◆ SOURCE RECORDS:
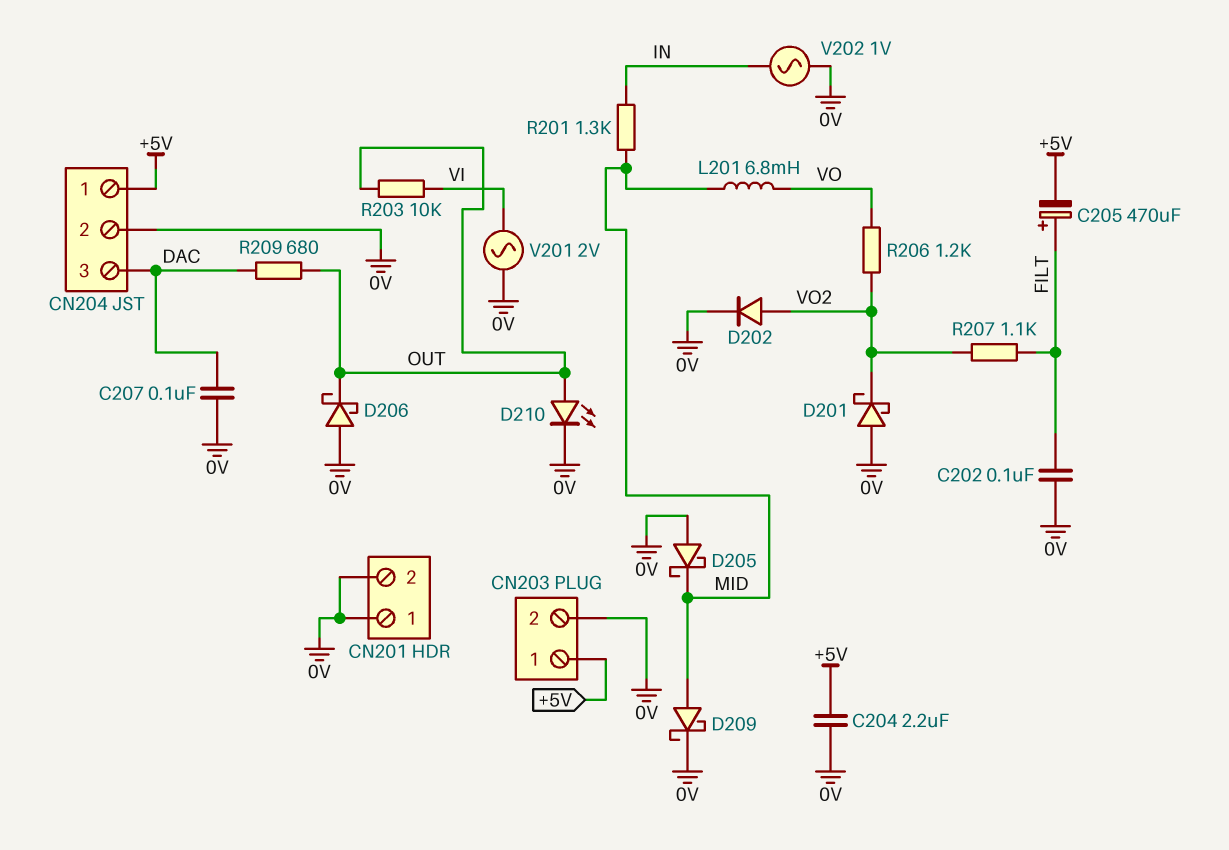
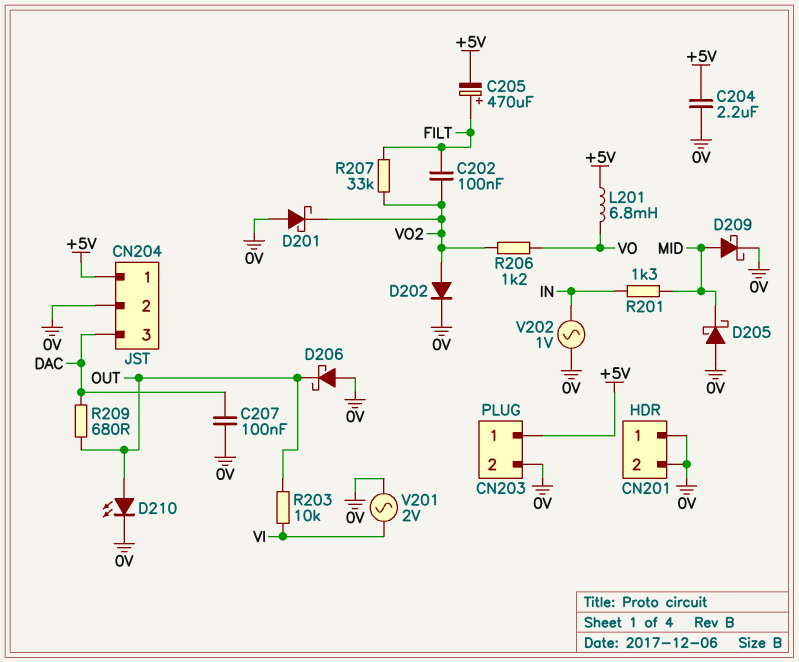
C202: 100nF (0V, FILT) -> 100nF (FILT, VO2)
L201: 6.8mH (MID, VO) -> 6.8mH (+5V, VO)
R207: 1.1k (FILT, VO2) -> 33k (FILT, VO2)

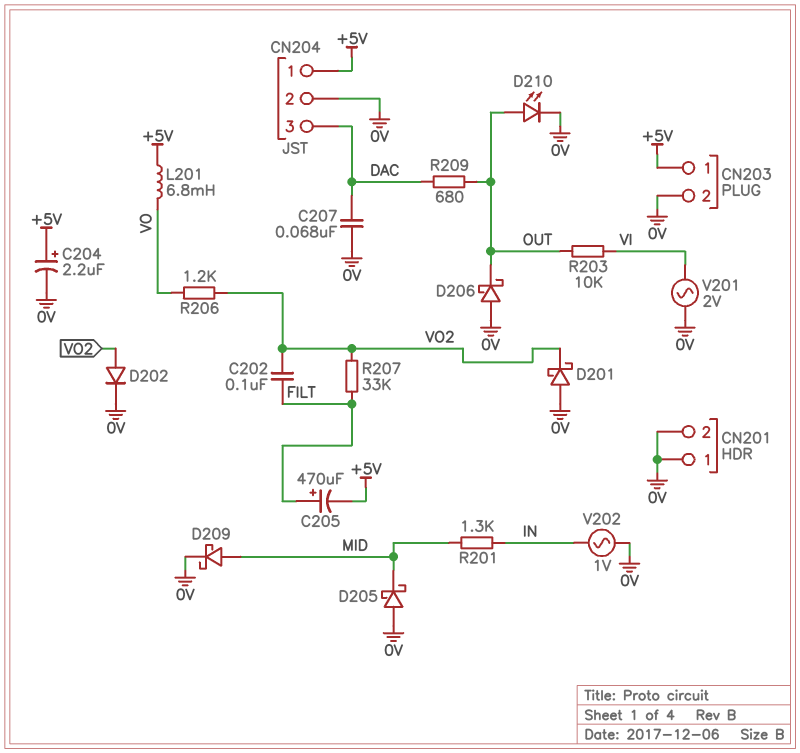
C204: 2.2uF (+5V, 0V) -> 2.2uF (plus +5V, minus 0V)
C207: 100nF (0V, DAC) -> 68nF (0V, DAC)

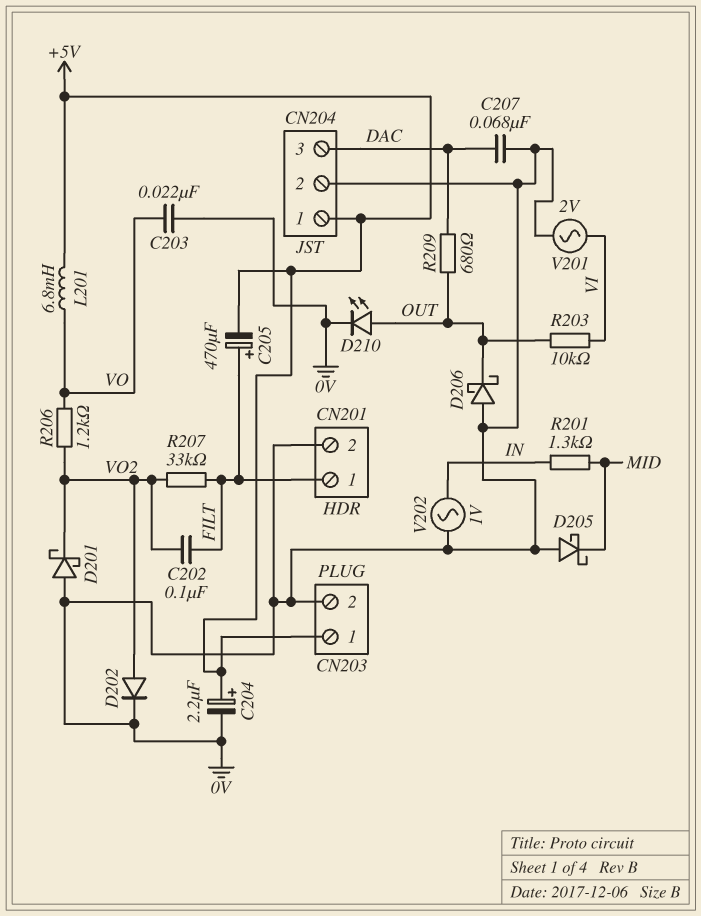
C203: none -> 22nF (0V, VO)
CN201 pin 1: 0V -> FILT
D209: schottky (A MID, K 0V) -> none

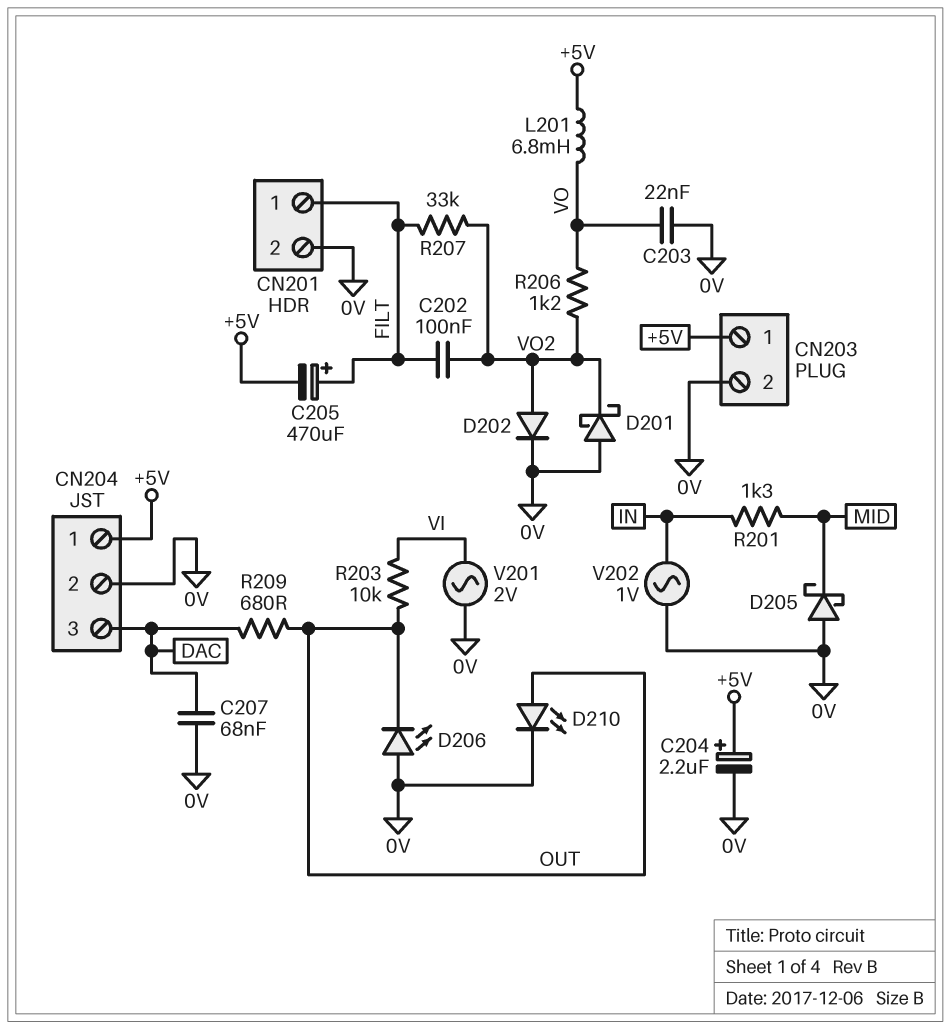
D206: schottky (A 0V, K OUT) -> LED (A 0V, K OUT)

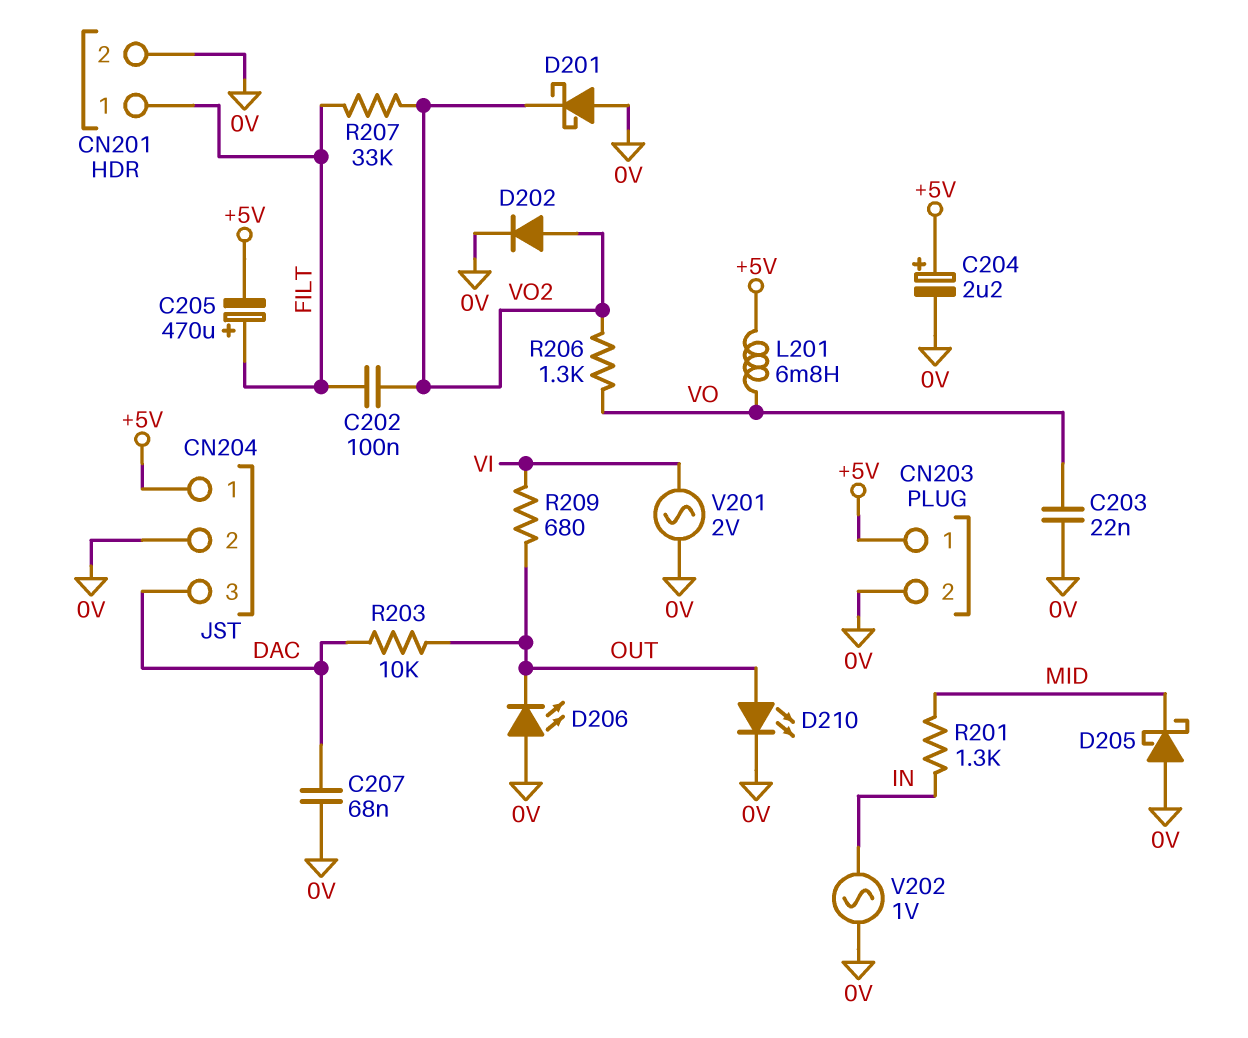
R203: 10k (OUT, VI) -> 10k (DAC, OUT)
R206: 1.2k (VO, VO2) -> 1.3k (VO, VO2)
R209: 680 (DAC, OUT) -> 680 (OUT, VI)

◆ HOW TO COMPLETE THIS TASK:
Return, from the data above, each line in which the string "schottky" appears.

◆ WRITTEN RESPONSE:
D209: schottky (A MID, K 0V) -> none
D206: schottky (A 0V, K OUT) -> LED (A 0V, K OUT)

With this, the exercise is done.